[Dataset records — start]
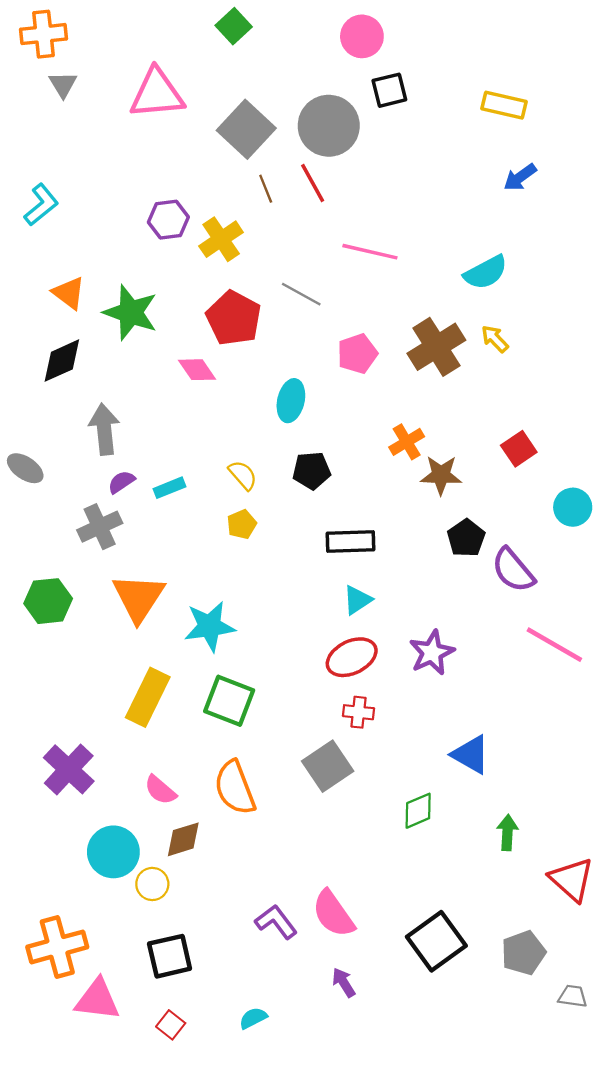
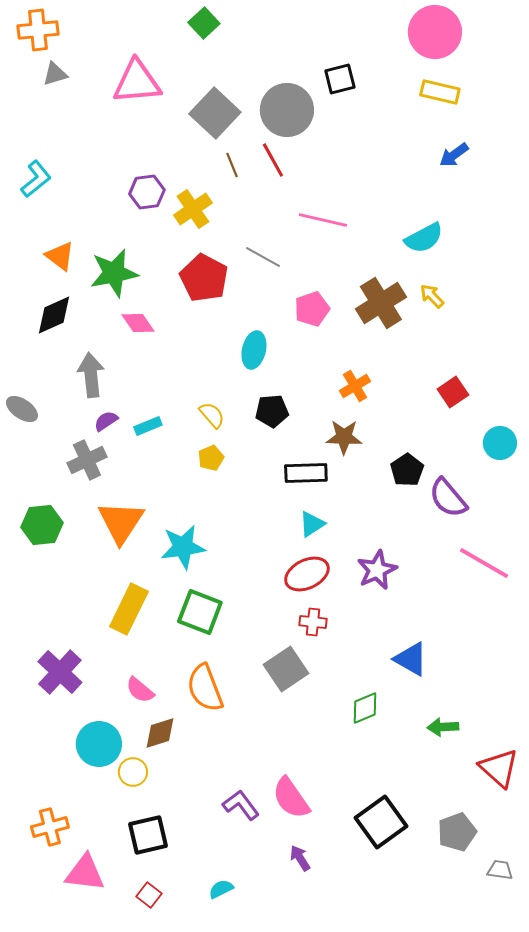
pink circle: (362, 36) -> (435, 32), moved, size x1.4
gray triangle: (63, 85) -> (55, 74), turned 44
green star: (131, 312) -> (114, 273), turned -30
pink diamond: (197, 370) -> (138, 323), moved
brown star: (441, 475) -> (344, 437), moved
green arrow: (507, 832) -> (443, 727), turned -96
orange cross: (57, 947) -> (50, 827), size x0.7

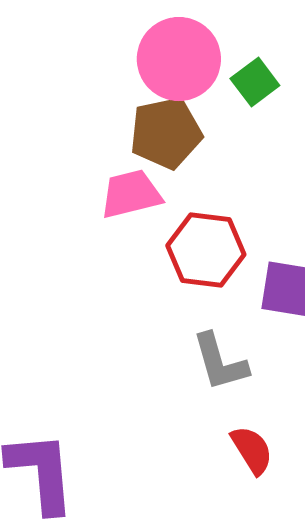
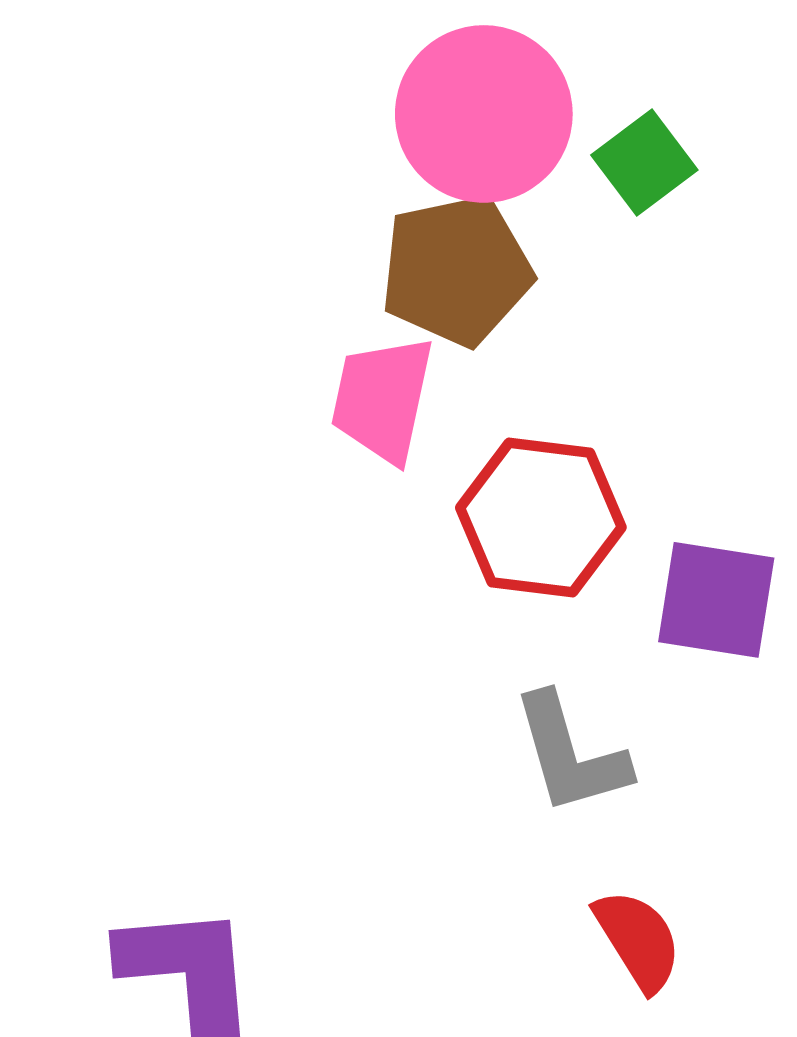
pink trapezoid: (131, 194) -> (382, 399), turned -64

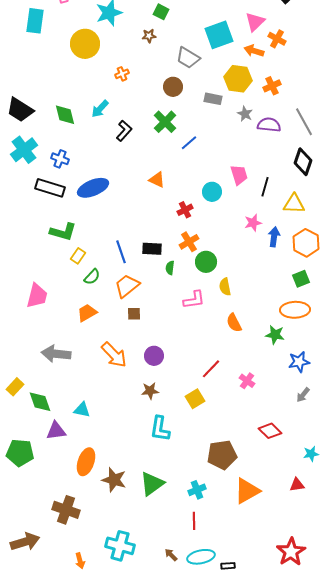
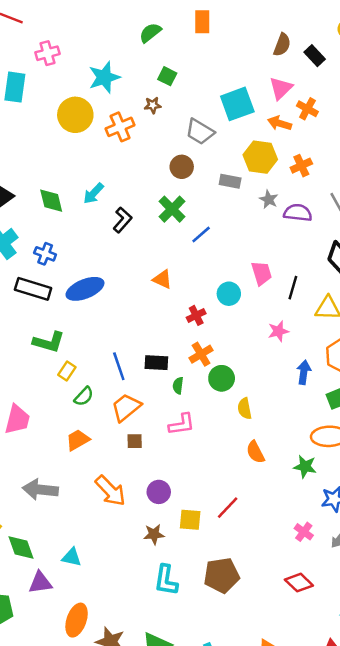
orange cross: (122, 74) -> (120, 127), moved, size x1.6
blue arrow: (274, 237) -> (304, 372), moved
pink L-shape: (194, 300) -> (182, 424), moved
pink cross: (247, 381) -> (304, 532), moved
yellow square: (195, 399) -> (190, 520), moved, turned 36
brown pentagon: (222, 455) -> (222, 575), moved

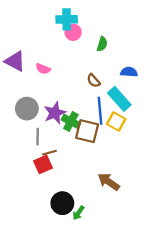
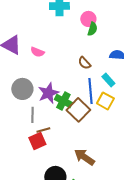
pink circle: (73, 32) -> (88, 19), moved
cyan rectangle: (119, 99) -> (108, 80), size x0.6
brown square: (87, 131) -> (78, 110), turned 30
brown arrow: (109, 182) -> (84, 157), moved

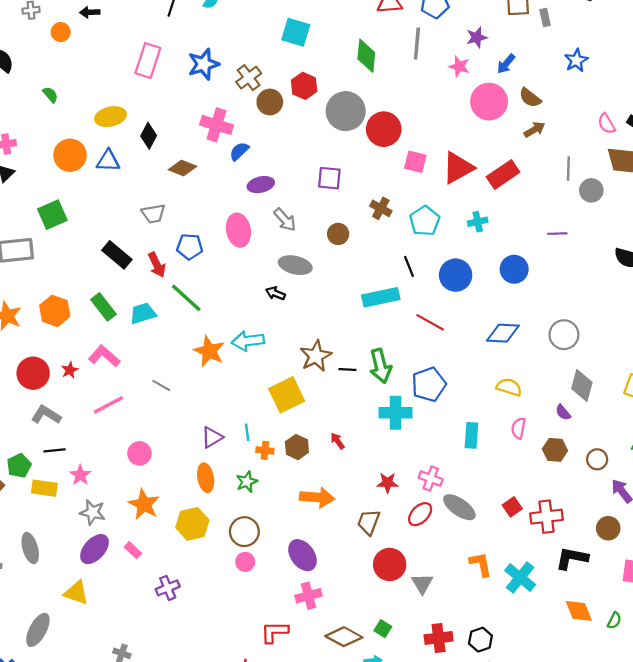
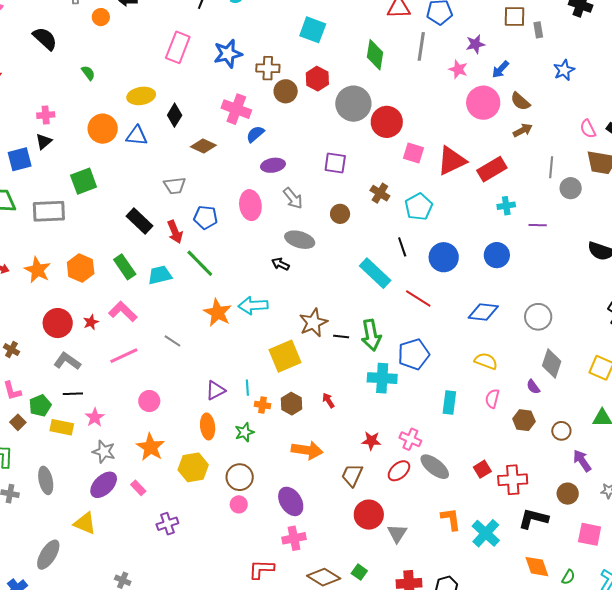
brown cross: (249, 78) -> (268, 68), turned 35
cyan cross: (478, 222) -> (506, 206), moved
cyan rectangle: (381, 297) -> (375, 273), turned 52

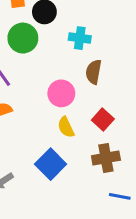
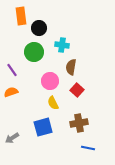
green circle: (23, 38) -> (34, 52), moved
red square: (103, 120) -> (77, 90), moved
blue square: (51, 164) -> (43, 127), turned 30

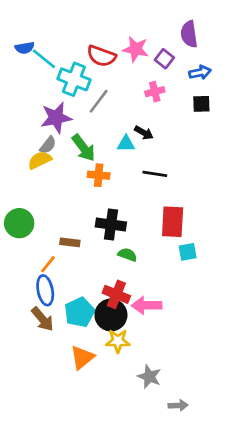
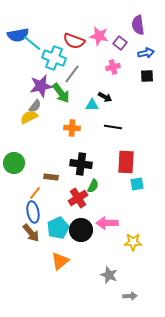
blue semicircle: (25, 48) -> (18, 35), size x1.5
green arrow: (84, 148) -> (61, 93), moved
green semicircle: (127, 255) -> (93, 186), turned 96
red cross: (116, 294) -> (78, 198), moved, turned 36
yellow star: (118, 341) -> (133, 242), moved

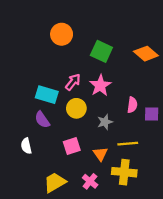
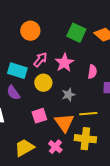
orange circle: (62, 34) -> (30, 31), moved
green square: (101, 51) -> (76, 33), moved
pink semicircle: (132, 105) -> (92, 72), moved
orange triangle: (100, 154) -> (64, 123), size x1.5

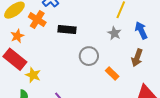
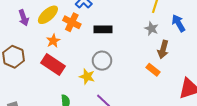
gray circle: (89, 56) -> (102, 61), moved
brown arrow: (137, 58) -> (163, 49), moved
yellow star: (33, 75) -> (87, 76), moved

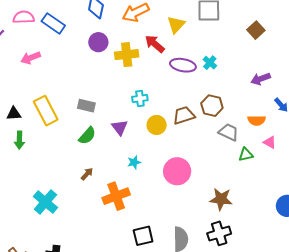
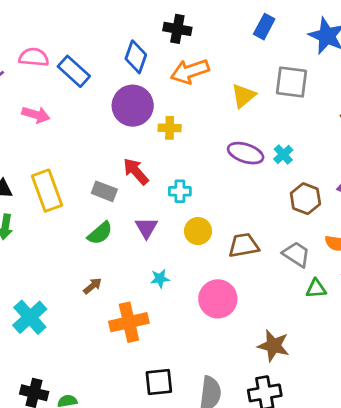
purple circle: (98, 42) -> (133, 106), size x1.5
red arrow: (155, 44) -> (136, 171), moved
yellow cross: (127, 55) -> (170, 128), size x0.7
pink arrow: (31, 58) -> (36, 115), turned -150
brown hexagon: (212, 106) -> (305, 199), moved
brown trapezoid: (184, 115) -> (244, 245), moved

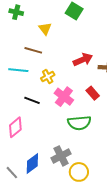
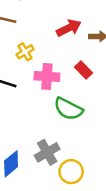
pink cross: (64, 97) -> (47, 76), turned -30
green semicircle: (79, 123) -> (68, 109), turned 35

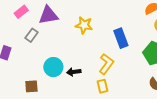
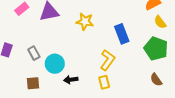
gray rectangle: (32, 35) -> (34, 53), moved, turned -64
black arrow: (74, 72) -> (71, 80), moved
[Dataset records — finish]
**Your instructions:** Return, from the entries, each line that holds "semicircle".

**Expected output:**
blue semicircle: (25, 48) -> (18, 35), size x1.5
green semicircle: (127, 255) -> (93, 186), turned 96
pink semicircle: (132, 105) -> (92, 72), moved
green semicircle: (79, 123) -> (68, 109), turned 35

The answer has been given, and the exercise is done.